▶ [Task details]:
Go through the material below and please tally the lines that hold the word "purple"; the number alone is the answer.
--*--
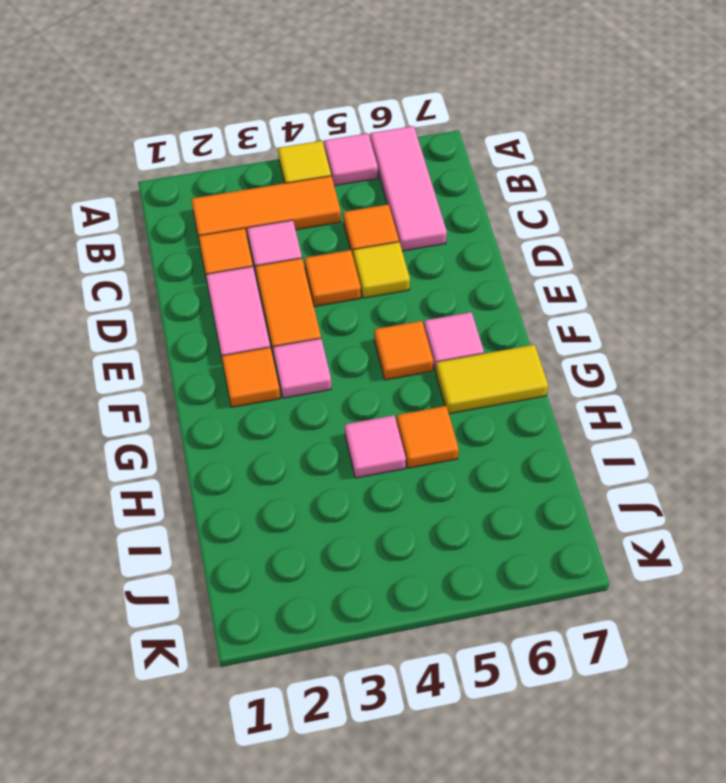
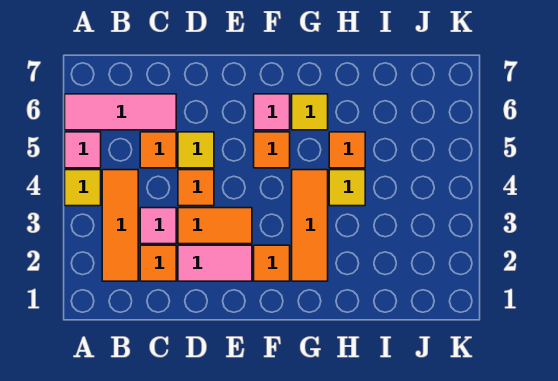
pink tile F3 level 1 -> none
none -> orange tile G2:G4 level 1
yellow tile G6:G7 level 1 -> yellow tile G6 level 1
pink tile H4 level 1 -> yellow tile H4 level 1

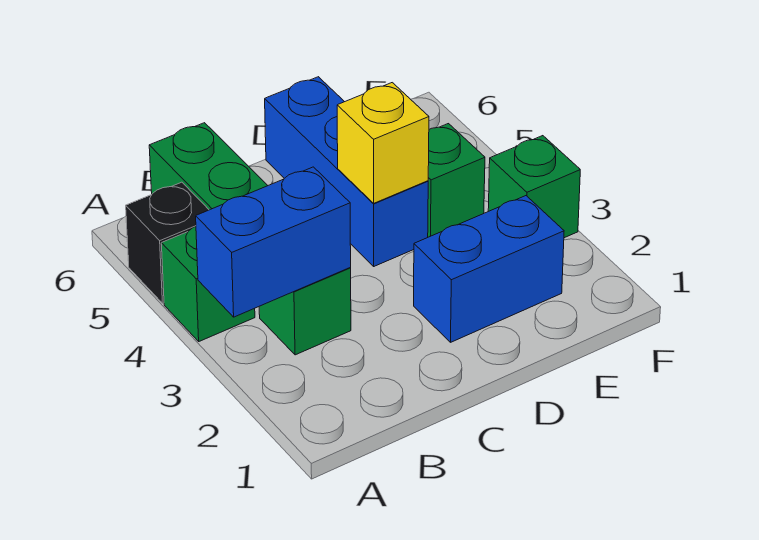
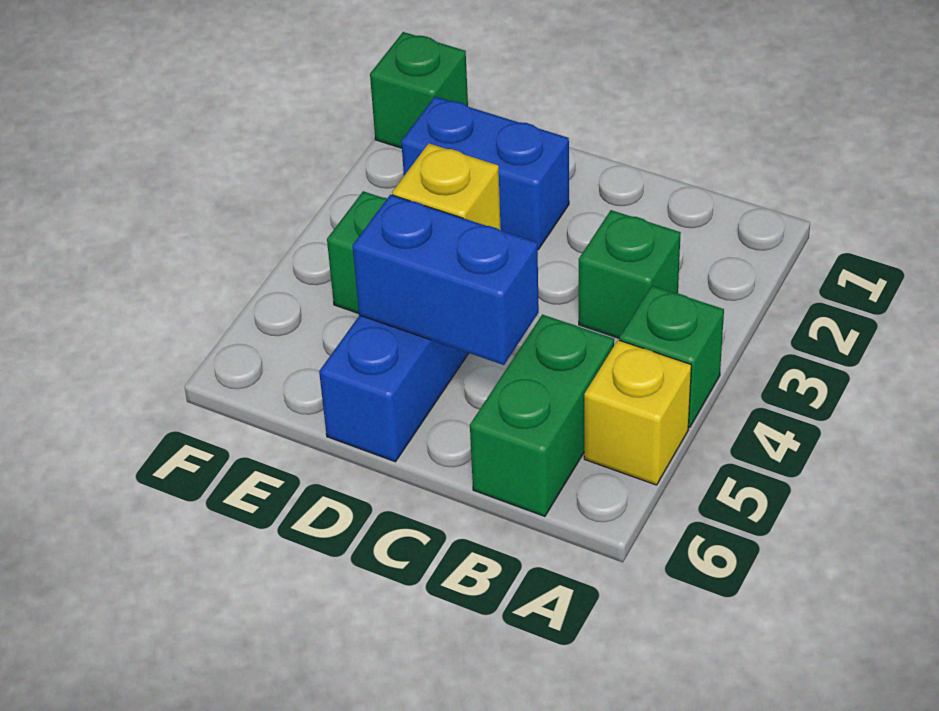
blue brick A3:B3 level 2 -> blue brick C5:D5 level 2
black brick A5 level 1 -> yellow brick A5 level 1
green brick F3 level 1 -> green brick F1 level 1

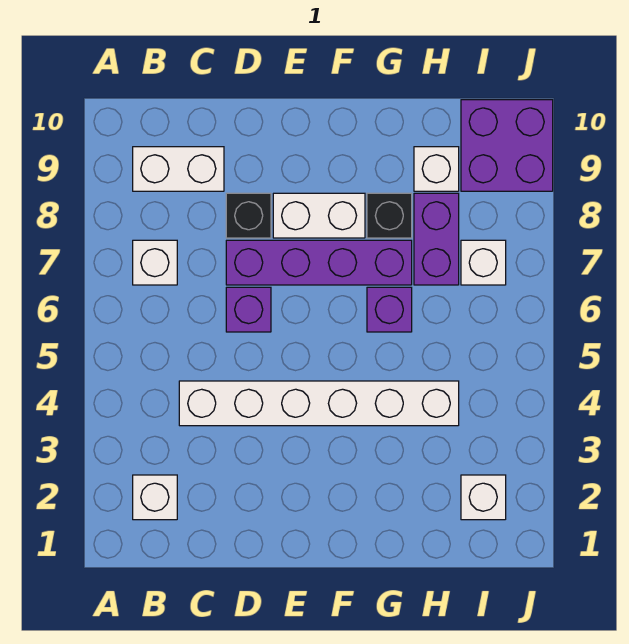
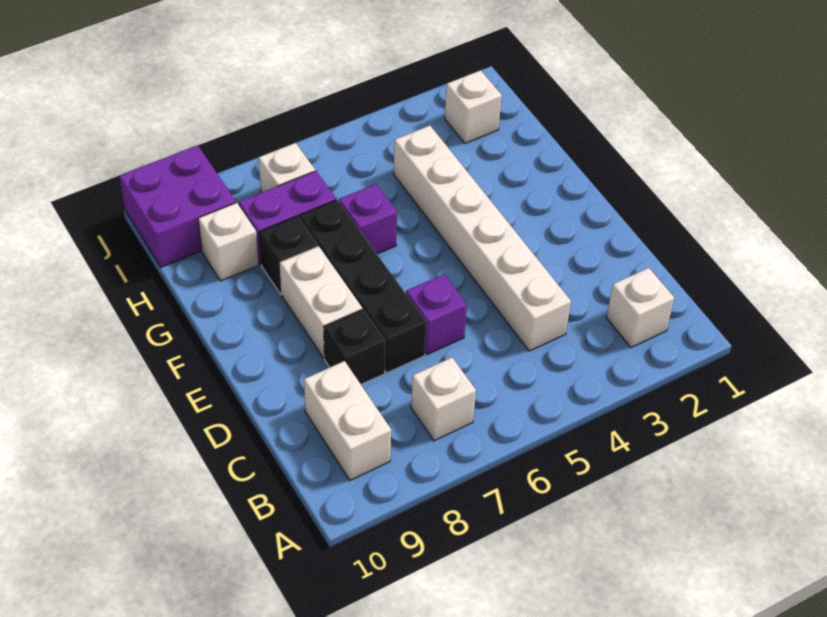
purple brick D7:G7 level 1 -> black brick D7:G7 level 1

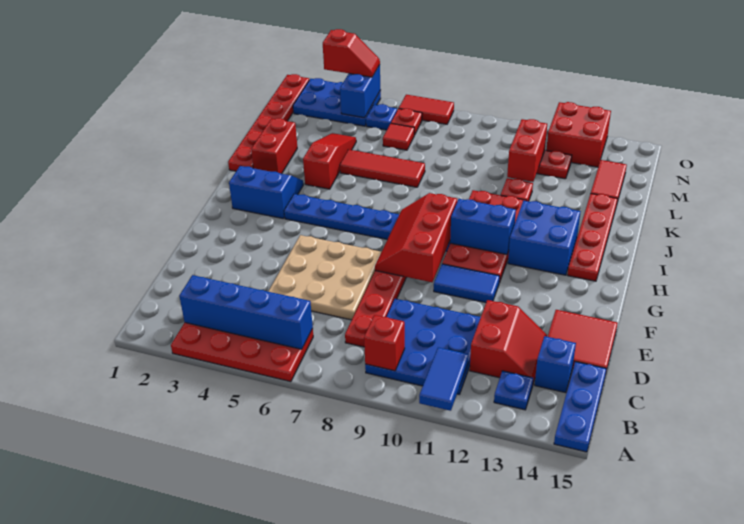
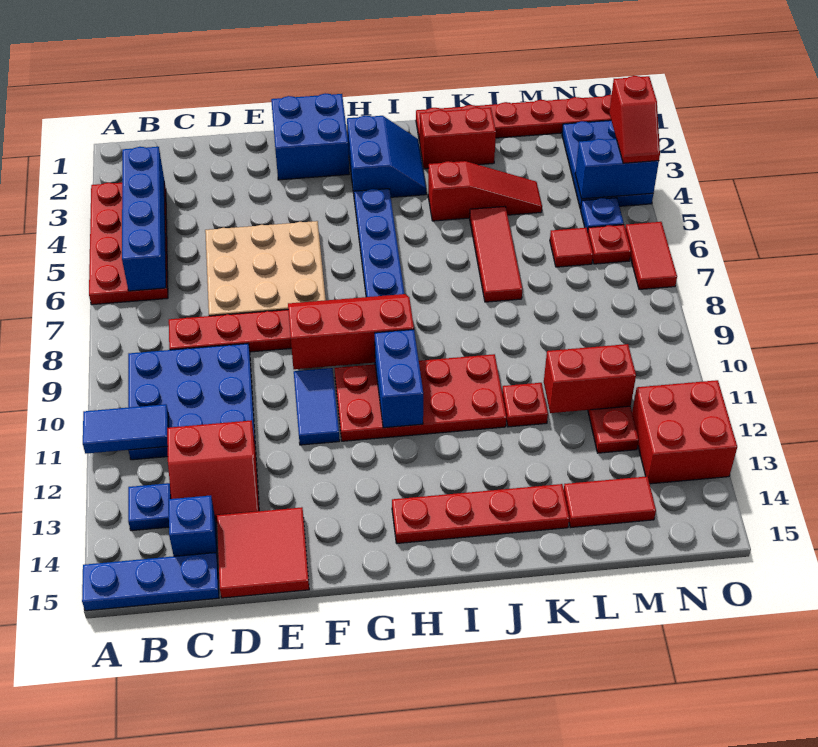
red brick B9 level 2 -> none
blue brick H12:I13 level 1 -> blue brick F1:G2 level 1

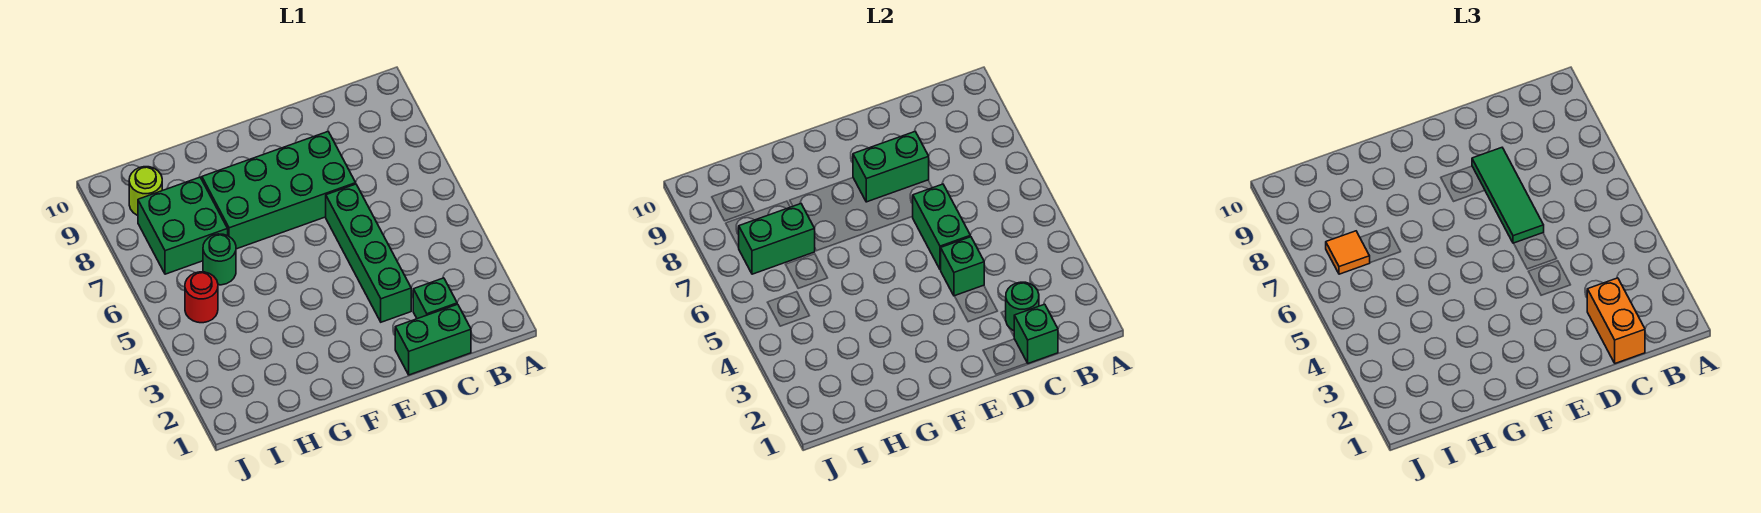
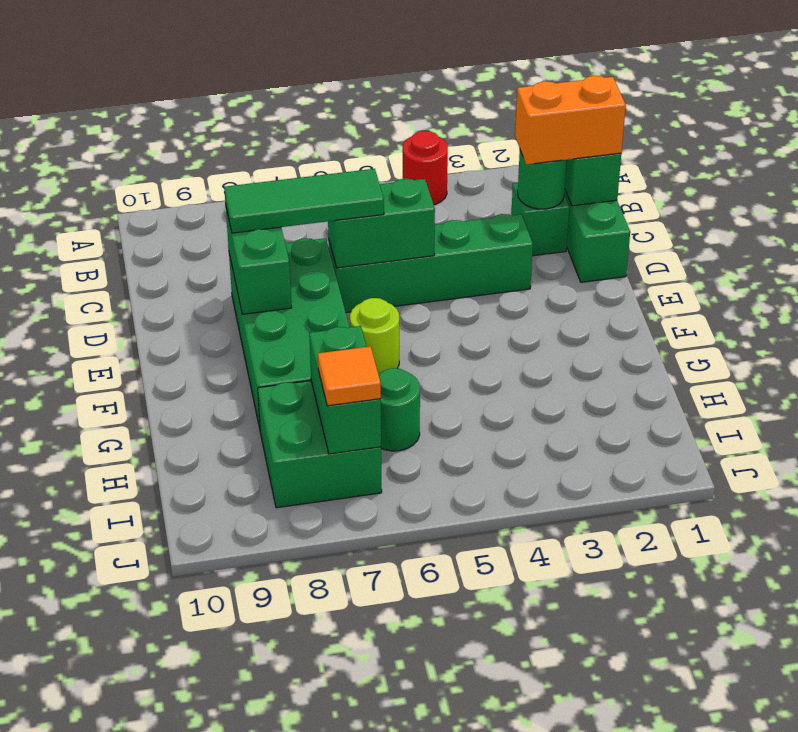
green brick D4 level 2 -> none
red round brick I5 level 1 -> red round brick A4 level 1
lime round brick I9 level 1 -> lime round brick F6 level 1

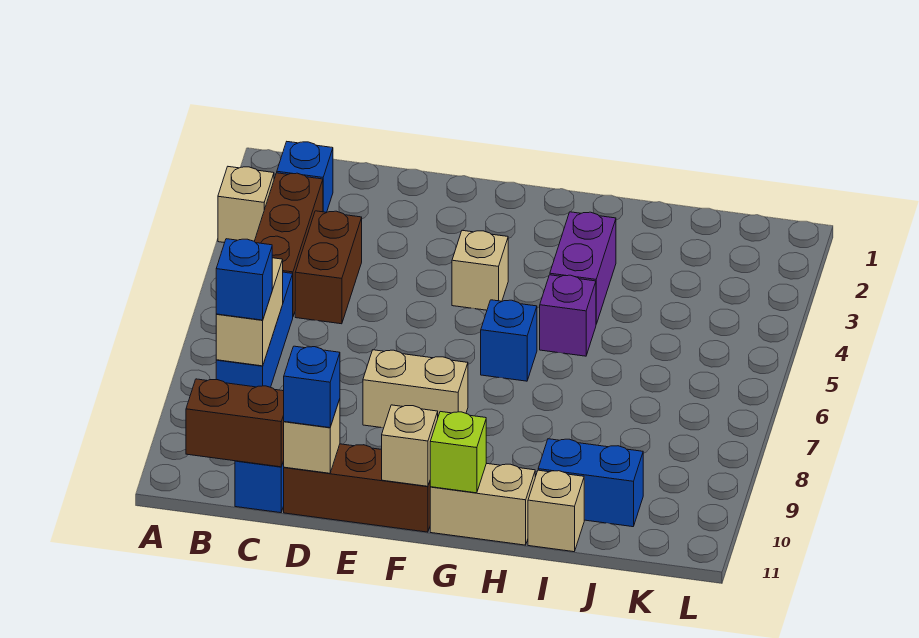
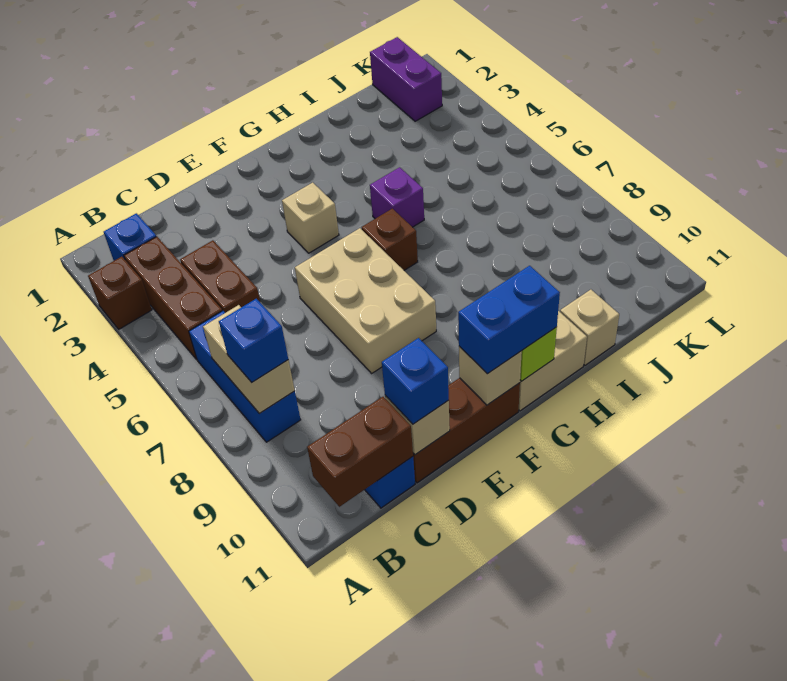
tan brick A3 level 1 -> brown brick A3 level 1
tan brick E8:F8 level 1 -> tan brick E6:F8 level 1
blue brick G6 level 1 -> brown brick G6 level 1
purple brick H3:H4 level 1 -> purple brick K1:K2 level 1
blue brick I10:J10 level 1 -> blue brick F11:G11 level 3

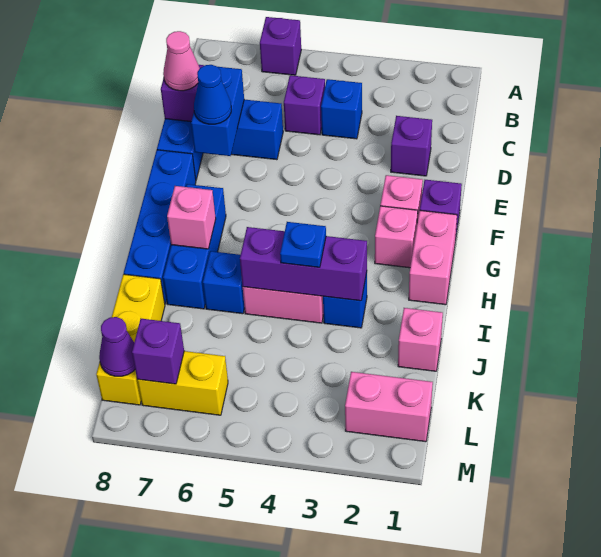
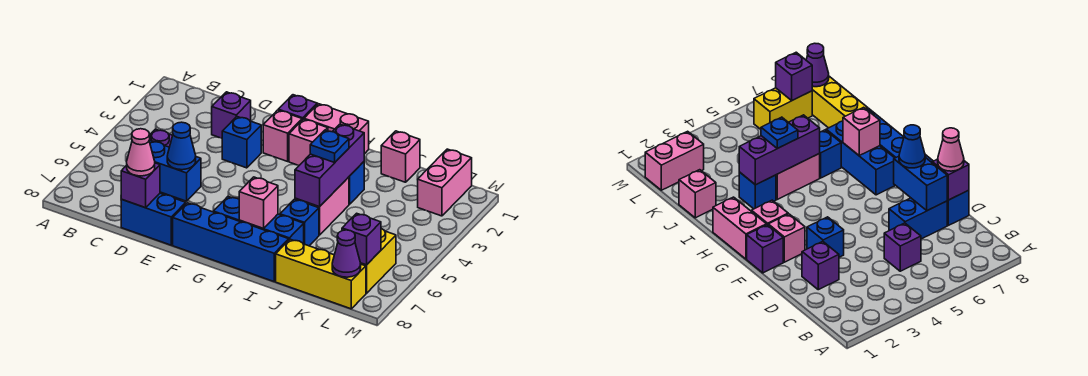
purple brick A6 level 1 -> none
blue brick C4 level 1 -> blue brick E3 level 1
--*--
▶ [Answer to this exercise]:
3